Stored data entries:
*-*-*

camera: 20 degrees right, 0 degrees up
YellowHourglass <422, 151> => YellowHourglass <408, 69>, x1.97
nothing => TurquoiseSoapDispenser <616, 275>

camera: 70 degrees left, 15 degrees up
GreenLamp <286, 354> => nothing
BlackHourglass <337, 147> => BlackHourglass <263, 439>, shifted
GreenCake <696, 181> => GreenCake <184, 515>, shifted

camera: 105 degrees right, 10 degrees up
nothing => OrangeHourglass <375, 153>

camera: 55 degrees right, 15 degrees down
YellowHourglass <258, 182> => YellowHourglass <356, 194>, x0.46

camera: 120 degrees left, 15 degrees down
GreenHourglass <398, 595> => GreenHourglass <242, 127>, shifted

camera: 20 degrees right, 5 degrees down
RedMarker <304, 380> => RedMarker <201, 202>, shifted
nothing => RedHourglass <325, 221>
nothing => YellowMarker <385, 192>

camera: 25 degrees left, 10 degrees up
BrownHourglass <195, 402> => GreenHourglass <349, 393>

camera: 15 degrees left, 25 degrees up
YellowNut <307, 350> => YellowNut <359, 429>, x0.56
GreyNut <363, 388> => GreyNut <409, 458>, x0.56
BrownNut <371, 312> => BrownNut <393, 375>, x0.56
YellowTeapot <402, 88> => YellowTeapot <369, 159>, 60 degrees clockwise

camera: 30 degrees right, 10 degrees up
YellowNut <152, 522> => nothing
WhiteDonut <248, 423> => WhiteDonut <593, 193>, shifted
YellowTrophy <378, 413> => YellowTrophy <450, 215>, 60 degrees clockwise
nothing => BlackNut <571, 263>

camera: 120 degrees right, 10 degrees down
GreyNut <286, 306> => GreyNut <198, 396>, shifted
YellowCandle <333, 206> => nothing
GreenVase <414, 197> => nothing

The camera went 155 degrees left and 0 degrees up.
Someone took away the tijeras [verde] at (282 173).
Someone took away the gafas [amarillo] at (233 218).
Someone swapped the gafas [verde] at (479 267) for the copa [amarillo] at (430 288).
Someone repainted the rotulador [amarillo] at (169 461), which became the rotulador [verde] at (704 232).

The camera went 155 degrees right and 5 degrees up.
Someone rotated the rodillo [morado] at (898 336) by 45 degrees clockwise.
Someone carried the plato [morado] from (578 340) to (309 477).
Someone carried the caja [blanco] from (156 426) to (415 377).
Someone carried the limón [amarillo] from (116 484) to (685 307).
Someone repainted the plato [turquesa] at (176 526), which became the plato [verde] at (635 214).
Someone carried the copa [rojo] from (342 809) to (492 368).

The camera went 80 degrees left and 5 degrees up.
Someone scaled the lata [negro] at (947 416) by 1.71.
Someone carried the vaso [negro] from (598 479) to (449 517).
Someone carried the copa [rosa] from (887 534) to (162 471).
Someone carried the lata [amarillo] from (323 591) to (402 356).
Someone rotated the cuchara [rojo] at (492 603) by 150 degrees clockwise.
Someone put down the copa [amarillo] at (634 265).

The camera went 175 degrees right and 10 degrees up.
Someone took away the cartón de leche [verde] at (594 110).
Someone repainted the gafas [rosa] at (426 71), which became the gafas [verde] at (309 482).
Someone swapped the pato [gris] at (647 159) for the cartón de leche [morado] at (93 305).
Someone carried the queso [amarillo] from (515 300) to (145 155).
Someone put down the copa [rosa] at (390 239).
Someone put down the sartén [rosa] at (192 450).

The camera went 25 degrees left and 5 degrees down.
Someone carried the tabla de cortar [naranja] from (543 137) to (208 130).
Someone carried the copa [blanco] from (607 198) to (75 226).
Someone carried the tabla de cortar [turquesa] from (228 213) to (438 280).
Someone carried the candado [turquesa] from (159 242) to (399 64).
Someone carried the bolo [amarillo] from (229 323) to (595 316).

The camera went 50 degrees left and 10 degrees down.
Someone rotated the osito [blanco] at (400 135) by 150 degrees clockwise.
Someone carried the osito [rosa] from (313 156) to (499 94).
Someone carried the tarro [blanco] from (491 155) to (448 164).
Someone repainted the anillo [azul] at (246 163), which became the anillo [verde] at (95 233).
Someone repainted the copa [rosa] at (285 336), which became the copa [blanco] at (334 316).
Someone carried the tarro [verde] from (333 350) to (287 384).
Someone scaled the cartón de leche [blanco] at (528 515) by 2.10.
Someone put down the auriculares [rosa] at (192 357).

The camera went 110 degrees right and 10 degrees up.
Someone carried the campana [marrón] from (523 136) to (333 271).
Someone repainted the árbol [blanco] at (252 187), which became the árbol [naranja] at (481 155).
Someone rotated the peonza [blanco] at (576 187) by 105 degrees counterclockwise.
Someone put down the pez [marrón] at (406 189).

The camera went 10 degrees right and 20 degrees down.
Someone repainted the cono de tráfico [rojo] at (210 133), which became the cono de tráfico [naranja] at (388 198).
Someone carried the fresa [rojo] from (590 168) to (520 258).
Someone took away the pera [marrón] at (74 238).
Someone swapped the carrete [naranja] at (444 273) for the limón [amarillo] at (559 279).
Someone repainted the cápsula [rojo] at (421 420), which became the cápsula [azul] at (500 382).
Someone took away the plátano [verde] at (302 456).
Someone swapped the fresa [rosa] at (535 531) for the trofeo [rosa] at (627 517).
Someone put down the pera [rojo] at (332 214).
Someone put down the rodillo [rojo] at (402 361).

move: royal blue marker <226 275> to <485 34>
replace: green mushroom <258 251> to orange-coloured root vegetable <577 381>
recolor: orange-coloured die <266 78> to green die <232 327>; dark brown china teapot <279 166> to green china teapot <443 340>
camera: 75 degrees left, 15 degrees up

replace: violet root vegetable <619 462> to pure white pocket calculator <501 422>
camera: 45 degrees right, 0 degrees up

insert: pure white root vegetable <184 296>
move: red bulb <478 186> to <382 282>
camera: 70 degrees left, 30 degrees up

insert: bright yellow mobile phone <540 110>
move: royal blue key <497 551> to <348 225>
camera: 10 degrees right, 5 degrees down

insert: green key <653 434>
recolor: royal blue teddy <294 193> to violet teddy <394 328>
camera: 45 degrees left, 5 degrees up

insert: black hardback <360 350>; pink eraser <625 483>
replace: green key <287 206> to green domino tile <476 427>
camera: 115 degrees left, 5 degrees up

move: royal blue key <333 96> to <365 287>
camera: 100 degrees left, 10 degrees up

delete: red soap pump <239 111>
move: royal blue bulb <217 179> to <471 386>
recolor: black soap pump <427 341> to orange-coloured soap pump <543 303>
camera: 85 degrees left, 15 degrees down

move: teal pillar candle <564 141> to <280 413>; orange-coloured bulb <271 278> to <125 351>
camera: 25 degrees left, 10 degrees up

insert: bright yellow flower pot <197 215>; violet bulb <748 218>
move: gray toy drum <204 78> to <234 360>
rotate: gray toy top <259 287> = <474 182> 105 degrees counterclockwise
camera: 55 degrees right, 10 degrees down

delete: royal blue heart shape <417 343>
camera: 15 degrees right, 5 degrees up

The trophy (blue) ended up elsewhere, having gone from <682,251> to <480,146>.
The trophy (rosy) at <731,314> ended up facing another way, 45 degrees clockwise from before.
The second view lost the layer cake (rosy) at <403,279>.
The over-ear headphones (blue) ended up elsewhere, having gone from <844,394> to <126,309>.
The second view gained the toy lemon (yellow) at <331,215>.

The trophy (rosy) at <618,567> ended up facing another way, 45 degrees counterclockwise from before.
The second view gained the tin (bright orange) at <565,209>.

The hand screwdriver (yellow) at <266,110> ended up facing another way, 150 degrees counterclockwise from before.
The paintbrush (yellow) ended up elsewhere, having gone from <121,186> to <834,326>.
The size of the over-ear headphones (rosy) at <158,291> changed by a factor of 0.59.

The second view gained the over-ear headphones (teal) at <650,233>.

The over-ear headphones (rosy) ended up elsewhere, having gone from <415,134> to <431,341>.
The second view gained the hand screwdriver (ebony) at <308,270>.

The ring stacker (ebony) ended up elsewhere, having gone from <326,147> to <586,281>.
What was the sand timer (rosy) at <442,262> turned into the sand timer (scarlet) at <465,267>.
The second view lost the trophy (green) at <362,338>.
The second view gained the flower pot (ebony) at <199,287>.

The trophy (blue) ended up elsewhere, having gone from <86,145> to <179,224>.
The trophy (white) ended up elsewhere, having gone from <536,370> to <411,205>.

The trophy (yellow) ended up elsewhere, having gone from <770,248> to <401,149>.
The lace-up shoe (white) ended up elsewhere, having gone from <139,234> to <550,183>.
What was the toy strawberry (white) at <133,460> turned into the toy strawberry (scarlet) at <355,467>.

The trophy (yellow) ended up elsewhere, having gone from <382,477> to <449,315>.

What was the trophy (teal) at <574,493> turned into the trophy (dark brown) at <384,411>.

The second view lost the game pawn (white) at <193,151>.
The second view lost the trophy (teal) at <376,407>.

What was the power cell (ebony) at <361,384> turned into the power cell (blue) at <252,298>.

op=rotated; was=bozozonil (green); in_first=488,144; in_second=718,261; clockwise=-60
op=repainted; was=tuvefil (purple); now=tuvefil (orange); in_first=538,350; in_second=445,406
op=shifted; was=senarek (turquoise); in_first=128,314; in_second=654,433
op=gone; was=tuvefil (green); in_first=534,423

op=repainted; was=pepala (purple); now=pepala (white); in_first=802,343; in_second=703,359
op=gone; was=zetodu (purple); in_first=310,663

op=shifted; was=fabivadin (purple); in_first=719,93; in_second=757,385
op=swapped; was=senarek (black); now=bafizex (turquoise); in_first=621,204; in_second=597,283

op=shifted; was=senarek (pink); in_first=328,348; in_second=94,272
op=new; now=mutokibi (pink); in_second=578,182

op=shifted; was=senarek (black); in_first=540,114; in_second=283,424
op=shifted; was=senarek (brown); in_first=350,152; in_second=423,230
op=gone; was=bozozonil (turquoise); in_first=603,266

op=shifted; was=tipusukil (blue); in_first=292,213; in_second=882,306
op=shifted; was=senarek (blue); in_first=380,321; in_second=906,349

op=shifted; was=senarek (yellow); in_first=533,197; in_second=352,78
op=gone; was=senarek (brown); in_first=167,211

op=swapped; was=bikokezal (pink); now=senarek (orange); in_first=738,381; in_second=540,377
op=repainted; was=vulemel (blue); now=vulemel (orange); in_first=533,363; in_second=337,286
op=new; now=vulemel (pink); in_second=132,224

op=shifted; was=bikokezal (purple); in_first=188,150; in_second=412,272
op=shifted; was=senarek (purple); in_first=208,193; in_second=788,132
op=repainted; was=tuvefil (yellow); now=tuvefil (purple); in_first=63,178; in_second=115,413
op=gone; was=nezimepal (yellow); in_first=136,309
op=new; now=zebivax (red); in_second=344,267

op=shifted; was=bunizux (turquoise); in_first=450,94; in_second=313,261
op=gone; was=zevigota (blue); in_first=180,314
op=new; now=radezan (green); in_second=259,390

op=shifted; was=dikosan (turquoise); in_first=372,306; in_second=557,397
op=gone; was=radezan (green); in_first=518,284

*-*-*

Could you set down, word for word, only the lines above from the line with "op=rotated; was=bozozonil (green);" to the line with "op=shifted; was=senarek (turquoise);", including both?

REPLY TO THE EXERCISE:
op=rotated; was=bozozonil (green); in_first=488,144; in_second=718,261; clockwise=-60
op=repainted; was=tuvefil (purple); now=tuvefil (orange); in_first=538,350; in_second=445,406
op=shifted; was=senarek (turquoise); in_first=128,314; in_second=654,433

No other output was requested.